YOUR TASK: Beginning at the line that holds "orange rocket: 8 -> 7" and continuing to the last line of the data below, transcribe every line word for word, without pictures.

[Saved data entries]
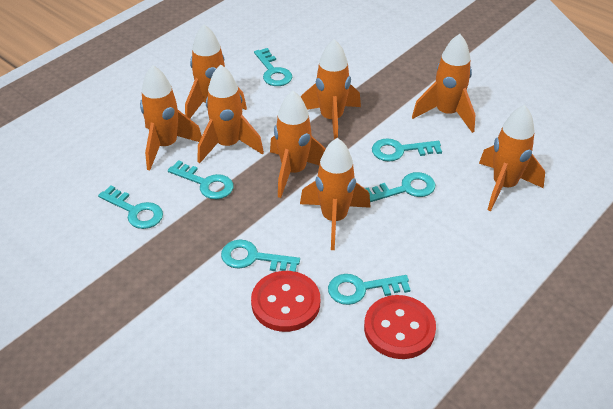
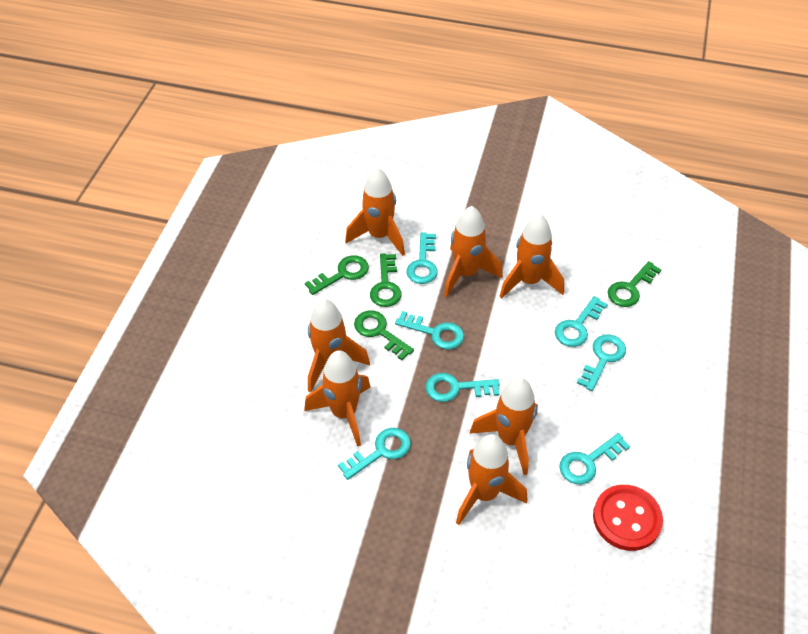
green key: 0 -> 4
orange rocket: 8 -> 7
red button: 2 -> 1

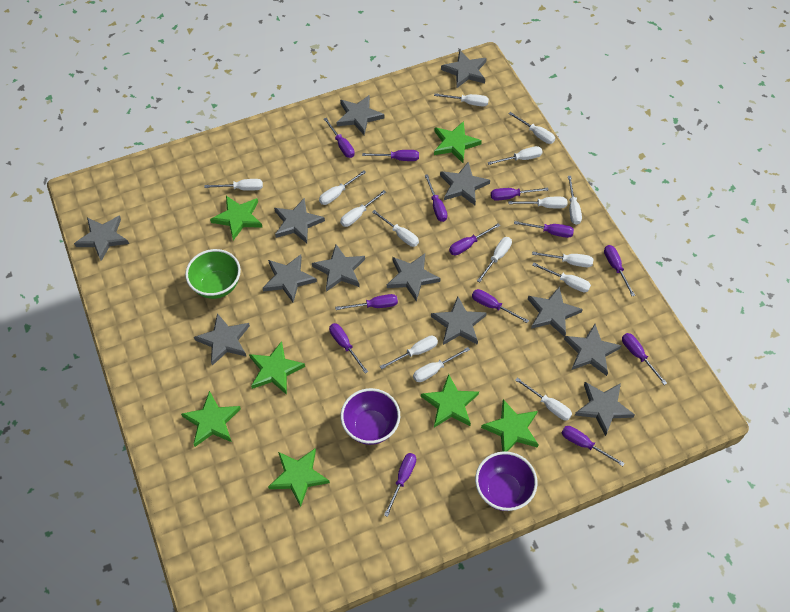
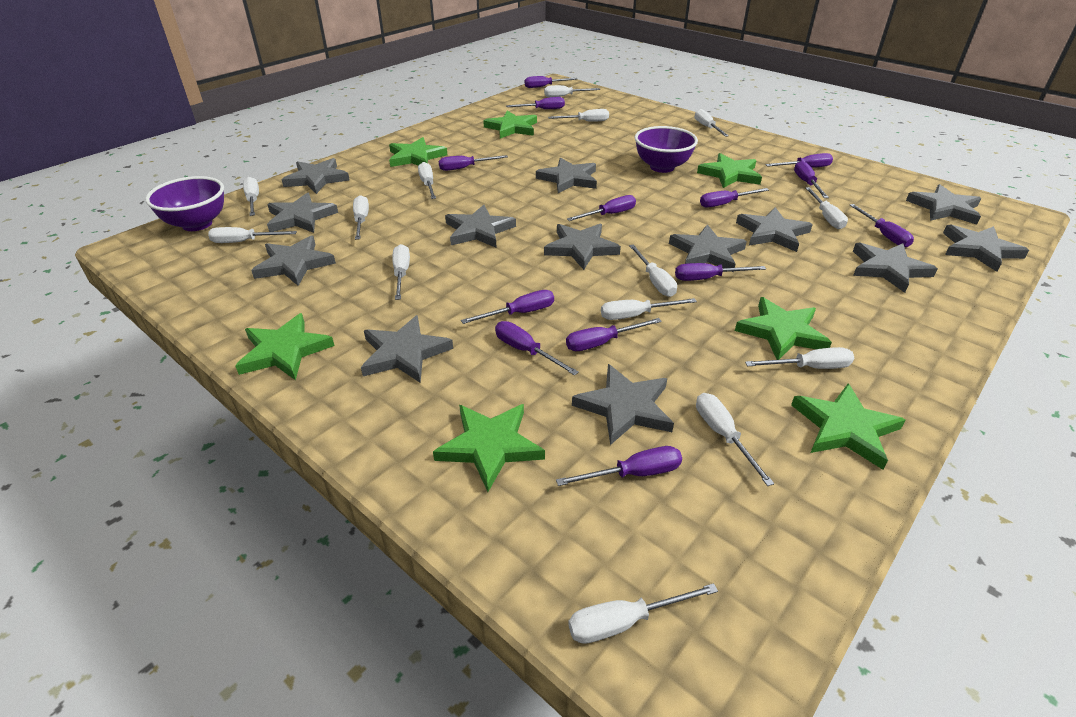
green bowl: 1 -> 0
white screwdriver: 15 -> 14

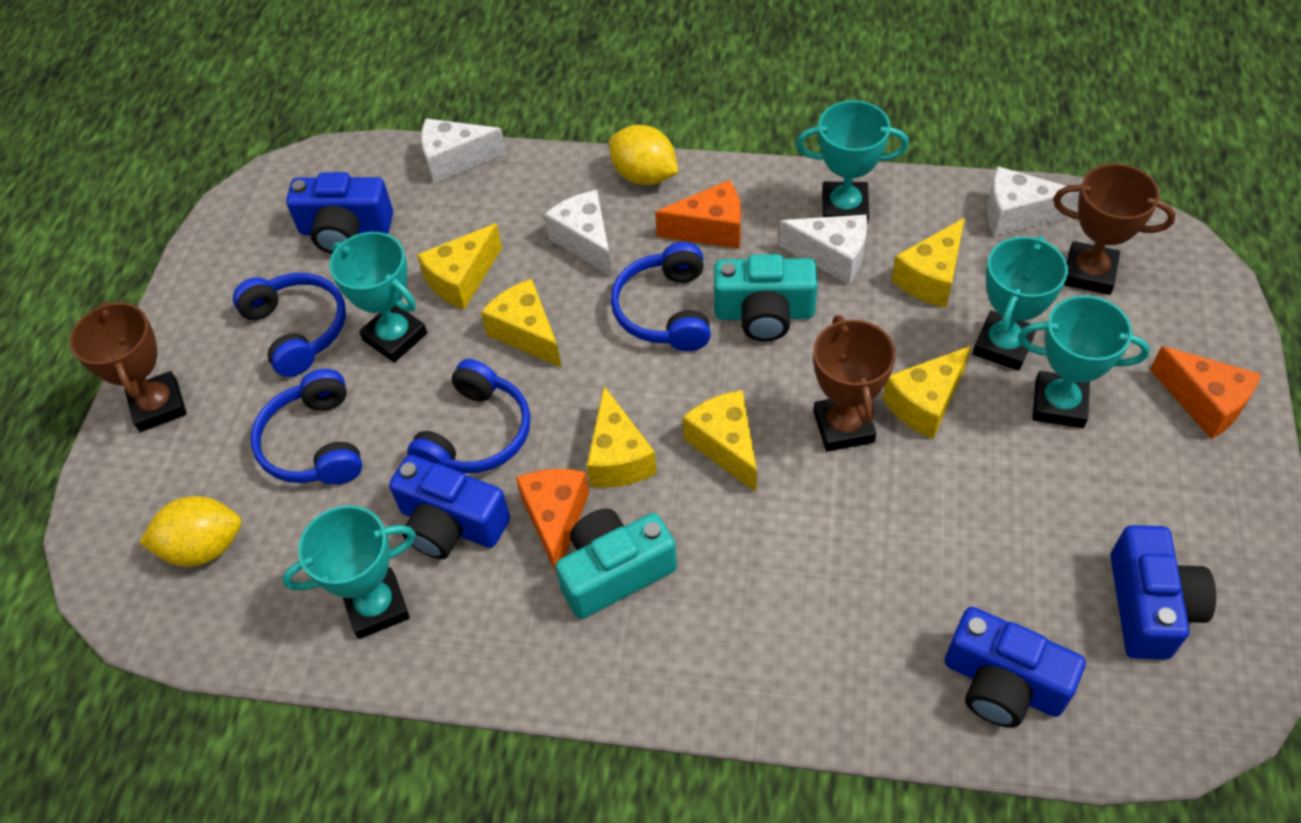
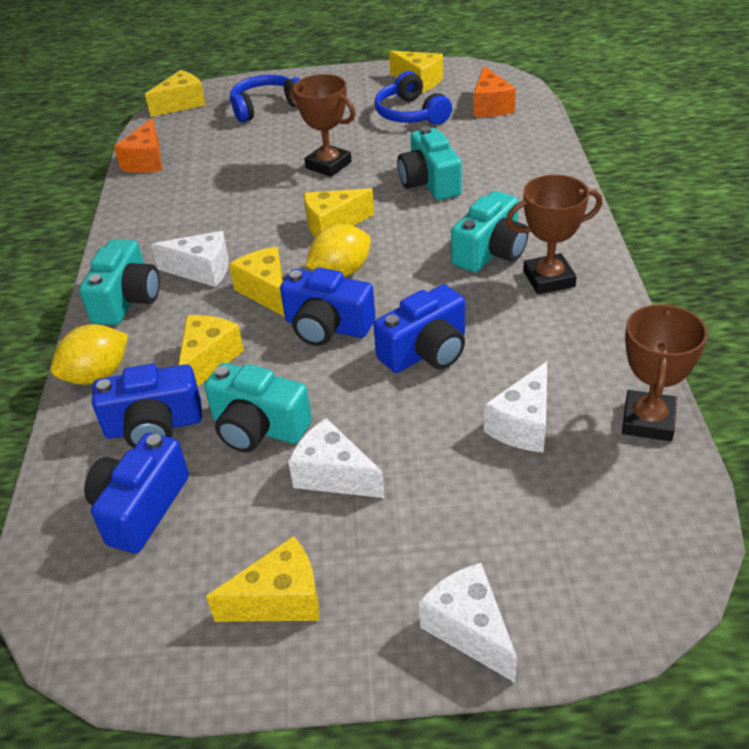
blue headphones: 4 -> 2
orange cheese: 3 -> 2
turquoise camera: 2 -> 4
turquoise trophy: 5 -> 0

SOLUTION TO THIS PROBLEM:
orange rocket: 8 -> 7
red button: 2 -> 1

green bowl: 1 -> 0
white screwdriver: 15 -> 14

blue headphones: 4 -> 2
orange cheese: 3 -> 2
turquoise camera: 2 -> 4
turquoise trophy: 5 -> 0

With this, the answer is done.